JOB => Across the records, find how many lines include the string "carrot" and answer with only the figure.

Stored data entries =>
----------------------------------------

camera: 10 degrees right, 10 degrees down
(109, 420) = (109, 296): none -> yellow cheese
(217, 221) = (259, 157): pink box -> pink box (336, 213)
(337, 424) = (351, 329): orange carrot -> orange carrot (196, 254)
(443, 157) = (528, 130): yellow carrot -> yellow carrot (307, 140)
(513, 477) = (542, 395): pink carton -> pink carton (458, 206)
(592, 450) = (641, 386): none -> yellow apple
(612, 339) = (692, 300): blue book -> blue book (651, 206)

----------------------------------------

COMPLETED EXERCISE => 2